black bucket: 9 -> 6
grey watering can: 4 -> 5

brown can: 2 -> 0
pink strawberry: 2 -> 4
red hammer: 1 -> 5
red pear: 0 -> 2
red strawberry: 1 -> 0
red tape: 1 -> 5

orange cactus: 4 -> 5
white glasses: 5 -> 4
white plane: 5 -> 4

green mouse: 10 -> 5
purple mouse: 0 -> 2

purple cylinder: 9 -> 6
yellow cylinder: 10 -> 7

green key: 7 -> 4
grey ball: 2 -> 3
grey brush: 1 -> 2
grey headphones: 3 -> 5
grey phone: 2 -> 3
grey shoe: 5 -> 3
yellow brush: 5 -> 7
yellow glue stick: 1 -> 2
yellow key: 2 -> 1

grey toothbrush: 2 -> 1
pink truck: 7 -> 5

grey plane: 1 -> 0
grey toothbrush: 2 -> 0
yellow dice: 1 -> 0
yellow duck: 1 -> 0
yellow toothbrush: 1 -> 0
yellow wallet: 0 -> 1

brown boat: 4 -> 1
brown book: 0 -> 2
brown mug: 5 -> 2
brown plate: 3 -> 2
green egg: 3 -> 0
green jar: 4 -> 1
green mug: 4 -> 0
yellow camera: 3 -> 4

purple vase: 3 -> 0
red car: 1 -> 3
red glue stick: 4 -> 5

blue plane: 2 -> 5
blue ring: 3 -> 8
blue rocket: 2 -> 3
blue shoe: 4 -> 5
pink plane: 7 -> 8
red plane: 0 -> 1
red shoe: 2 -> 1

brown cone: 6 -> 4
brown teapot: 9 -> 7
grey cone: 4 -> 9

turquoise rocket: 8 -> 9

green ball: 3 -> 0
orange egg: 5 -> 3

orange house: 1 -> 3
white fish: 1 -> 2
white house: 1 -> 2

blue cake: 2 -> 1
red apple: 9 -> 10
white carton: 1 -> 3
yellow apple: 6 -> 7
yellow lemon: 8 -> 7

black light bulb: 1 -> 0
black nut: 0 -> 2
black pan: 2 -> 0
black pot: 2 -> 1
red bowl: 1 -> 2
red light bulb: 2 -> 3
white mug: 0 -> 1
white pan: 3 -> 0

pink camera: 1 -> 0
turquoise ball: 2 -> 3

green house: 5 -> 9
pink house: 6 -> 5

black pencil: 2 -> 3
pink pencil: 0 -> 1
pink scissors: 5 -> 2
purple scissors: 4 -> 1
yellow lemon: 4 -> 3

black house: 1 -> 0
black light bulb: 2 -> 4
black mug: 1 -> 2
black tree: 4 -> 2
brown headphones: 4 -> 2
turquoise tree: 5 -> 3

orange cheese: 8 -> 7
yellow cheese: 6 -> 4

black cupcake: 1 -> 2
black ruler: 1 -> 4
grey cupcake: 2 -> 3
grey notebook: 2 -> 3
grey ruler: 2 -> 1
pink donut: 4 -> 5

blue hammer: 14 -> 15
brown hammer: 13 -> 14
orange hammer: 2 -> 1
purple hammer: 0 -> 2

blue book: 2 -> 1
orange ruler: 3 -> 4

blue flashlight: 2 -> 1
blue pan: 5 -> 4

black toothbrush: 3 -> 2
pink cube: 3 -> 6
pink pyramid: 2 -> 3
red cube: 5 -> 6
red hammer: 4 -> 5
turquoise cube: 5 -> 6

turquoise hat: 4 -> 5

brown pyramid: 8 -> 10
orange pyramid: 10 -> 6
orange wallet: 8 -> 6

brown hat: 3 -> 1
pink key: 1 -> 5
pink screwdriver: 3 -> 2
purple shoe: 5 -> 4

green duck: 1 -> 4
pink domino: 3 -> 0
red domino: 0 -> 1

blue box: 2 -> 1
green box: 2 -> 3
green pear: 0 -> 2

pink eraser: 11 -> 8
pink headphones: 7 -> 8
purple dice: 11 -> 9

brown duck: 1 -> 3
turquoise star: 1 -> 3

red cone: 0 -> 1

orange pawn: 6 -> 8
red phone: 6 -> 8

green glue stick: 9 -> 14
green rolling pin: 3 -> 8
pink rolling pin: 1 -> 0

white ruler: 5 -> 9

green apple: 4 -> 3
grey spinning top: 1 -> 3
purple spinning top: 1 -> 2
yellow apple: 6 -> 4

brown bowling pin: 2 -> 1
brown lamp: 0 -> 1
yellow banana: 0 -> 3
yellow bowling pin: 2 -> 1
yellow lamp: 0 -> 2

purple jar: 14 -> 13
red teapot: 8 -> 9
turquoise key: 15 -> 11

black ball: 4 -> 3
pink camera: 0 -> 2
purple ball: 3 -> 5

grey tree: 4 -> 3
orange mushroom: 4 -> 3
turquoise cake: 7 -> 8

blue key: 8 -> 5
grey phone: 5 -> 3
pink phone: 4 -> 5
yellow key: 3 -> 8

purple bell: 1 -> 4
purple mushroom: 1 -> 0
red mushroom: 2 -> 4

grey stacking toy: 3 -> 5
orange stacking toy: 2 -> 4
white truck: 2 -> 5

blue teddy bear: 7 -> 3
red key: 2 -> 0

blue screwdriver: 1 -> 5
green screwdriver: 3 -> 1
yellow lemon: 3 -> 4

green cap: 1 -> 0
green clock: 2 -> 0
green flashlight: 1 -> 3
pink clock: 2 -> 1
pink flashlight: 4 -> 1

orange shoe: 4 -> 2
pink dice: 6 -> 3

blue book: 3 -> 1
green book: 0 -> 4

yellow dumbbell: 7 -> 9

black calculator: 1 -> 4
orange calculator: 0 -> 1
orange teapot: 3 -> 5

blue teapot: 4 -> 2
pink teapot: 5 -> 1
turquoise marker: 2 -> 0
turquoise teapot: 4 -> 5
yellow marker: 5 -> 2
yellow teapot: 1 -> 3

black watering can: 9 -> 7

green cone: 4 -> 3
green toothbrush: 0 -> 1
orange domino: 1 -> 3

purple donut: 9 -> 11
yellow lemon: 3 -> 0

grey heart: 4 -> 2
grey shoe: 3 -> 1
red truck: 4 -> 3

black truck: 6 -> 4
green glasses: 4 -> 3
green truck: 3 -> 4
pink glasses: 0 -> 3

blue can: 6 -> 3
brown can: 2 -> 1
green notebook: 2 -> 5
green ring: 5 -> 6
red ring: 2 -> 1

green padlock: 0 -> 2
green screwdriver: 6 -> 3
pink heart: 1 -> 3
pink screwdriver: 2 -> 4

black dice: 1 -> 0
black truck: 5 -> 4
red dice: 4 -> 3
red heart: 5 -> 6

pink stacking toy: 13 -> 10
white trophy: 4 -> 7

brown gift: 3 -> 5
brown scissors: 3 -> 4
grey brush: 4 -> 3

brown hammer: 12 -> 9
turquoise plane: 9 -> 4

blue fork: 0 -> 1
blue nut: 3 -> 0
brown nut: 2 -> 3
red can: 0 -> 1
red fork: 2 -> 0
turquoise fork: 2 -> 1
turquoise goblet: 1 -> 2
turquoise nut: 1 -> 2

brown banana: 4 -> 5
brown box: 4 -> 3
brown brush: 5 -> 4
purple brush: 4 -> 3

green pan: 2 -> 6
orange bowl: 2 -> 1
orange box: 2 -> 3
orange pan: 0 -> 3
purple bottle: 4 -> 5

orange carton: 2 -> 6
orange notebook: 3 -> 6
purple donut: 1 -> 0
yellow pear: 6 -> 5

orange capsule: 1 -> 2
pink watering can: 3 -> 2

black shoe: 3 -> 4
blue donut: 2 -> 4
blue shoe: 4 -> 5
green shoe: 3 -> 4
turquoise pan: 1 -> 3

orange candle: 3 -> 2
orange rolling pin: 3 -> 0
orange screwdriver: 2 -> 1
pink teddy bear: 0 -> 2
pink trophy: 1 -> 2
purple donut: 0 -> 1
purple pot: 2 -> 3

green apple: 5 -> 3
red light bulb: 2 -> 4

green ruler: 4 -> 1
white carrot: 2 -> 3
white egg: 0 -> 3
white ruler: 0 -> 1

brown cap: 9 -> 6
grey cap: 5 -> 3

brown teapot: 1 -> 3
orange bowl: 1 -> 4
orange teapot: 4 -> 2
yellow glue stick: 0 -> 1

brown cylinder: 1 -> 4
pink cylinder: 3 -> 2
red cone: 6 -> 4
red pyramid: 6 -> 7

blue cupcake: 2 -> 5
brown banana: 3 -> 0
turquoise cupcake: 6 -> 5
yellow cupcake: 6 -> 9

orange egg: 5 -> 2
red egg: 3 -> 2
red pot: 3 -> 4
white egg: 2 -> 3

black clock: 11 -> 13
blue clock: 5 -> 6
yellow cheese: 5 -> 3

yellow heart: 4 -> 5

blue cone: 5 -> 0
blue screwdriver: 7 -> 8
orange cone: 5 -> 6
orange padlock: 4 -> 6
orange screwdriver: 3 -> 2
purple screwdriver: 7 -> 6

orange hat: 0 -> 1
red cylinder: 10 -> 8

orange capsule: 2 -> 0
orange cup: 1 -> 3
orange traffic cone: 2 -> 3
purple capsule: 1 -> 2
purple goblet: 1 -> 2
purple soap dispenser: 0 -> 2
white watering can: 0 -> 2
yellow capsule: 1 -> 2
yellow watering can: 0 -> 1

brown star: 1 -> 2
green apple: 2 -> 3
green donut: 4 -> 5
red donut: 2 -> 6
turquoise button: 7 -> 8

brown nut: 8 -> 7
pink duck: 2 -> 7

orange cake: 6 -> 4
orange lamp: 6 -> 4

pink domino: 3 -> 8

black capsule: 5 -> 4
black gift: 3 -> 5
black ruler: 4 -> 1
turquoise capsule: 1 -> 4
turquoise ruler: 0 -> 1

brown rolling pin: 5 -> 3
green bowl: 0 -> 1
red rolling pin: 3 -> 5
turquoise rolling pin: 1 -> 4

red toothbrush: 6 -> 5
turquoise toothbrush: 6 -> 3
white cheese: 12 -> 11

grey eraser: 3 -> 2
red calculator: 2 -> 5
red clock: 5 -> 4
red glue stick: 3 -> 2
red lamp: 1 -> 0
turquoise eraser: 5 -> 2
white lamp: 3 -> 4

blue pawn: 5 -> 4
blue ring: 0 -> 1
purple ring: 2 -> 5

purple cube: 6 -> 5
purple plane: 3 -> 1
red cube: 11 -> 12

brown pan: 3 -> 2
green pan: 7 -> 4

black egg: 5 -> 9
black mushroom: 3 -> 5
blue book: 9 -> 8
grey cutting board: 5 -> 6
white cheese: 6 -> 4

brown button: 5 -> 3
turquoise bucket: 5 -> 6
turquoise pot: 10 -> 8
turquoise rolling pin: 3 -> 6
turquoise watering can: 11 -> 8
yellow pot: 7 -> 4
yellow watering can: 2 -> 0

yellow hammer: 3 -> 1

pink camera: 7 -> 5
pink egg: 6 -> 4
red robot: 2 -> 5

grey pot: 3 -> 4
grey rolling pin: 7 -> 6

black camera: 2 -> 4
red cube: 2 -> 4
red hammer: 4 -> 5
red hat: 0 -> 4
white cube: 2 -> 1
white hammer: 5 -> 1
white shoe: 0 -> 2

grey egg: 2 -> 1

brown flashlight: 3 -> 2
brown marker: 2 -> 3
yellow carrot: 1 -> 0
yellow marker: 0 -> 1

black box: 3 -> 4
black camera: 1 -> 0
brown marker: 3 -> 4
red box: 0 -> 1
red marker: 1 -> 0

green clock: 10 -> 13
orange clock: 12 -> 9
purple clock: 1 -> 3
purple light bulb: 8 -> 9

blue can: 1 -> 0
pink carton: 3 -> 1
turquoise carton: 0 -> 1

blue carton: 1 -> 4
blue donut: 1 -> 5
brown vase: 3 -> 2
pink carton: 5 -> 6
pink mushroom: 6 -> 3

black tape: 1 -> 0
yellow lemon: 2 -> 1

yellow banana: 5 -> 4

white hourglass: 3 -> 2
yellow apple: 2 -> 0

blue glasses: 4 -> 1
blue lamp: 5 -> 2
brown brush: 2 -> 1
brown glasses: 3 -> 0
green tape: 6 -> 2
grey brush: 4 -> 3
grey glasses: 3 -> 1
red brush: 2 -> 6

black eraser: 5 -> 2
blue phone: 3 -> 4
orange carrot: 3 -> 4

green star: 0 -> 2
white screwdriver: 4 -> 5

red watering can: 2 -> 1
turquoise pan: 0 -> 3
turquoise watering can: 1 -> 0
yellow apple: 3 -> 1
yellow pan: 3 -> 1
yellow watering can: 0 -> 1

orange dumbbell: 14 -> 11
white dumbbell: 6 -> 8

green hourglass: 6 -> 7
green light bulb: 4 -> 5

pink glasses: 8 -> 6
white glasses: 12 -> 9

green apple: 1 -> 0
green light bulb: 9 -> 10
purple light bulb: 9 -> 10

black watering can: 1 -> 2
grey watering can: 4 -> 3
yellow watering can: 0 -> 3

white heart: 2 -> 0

______

= Your goal =
All lines above in which the word "toothbrush" occurs should be identified and copied.

= Answer area =
grey toothbrush: 2 -> 1
grey toothbrush: 2 -> 0
yellow toothbrush: 1 -> 0
black toothbrush: 3 -> 2
green toothbrush: 0 -> 1
red toothbrush: 6 -> 5
turquoise toothbrush: 6 -> 3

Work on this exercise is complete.